Goal of the exercise
All lines in the records below with the word "Herz" must be returned.

Data provided
▬▬▬▬▬▬

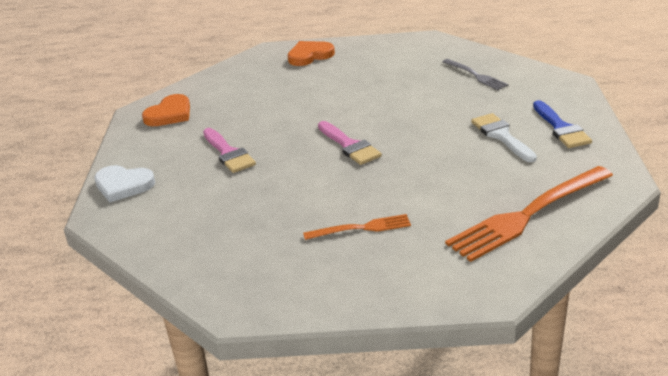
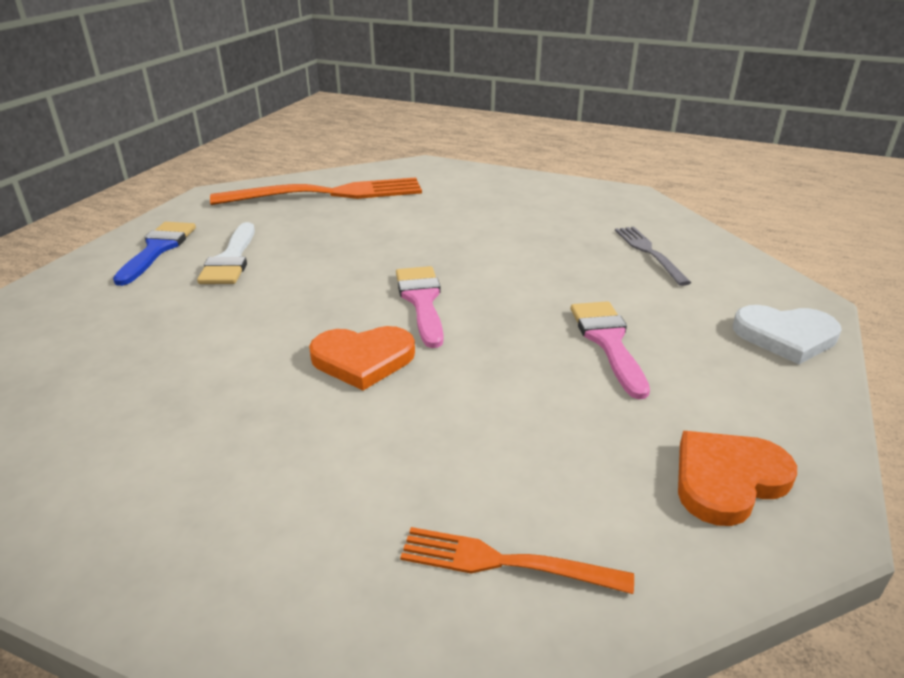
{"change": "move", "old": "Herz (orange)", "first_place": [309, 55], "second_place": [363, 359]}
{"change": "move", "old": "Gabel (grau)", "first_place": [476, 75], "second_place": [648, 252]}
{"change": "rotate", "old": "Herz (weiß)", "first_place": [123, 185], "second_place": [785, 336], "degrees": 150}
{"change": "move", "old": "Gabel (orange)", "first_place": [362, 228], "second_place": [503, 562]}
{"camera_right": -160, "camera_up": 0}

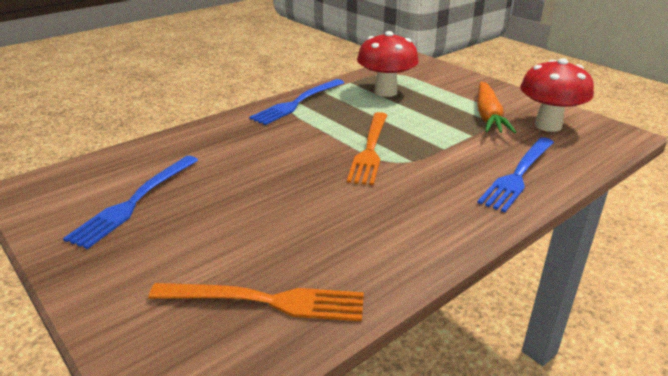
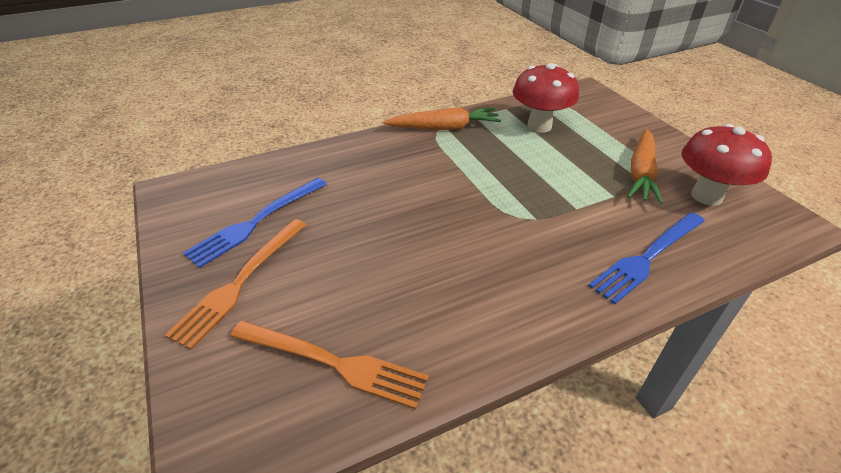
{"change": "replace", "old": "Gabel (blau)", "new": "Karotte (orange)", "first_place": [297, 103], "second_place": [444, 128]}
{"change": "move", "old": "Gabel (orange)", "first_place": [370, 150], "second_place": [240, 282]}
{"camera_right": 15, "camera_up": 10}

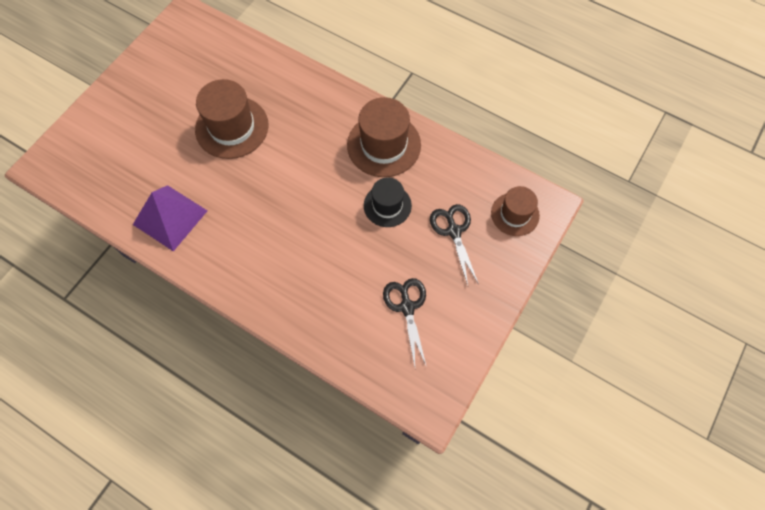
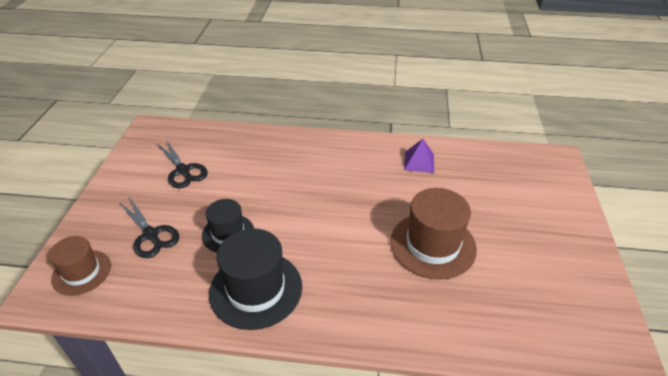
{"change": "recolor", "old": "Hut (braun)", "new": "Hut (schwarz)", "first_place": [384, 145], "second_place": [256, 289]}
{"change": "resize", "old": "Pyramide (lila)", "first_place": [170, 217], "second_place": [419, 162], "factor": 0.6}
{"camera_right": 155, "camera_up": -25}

▬▬▬▬▬▬

Answer for this exercise
{"change": "move", "old": "Herz (orange)", "first_place": [309, 55], "second_place": [363, 359]}
{"change": "rotate", "old": "Herz (weiß)", "first_place": [123, 185], "second_place": [785, 336], "degrees": 150}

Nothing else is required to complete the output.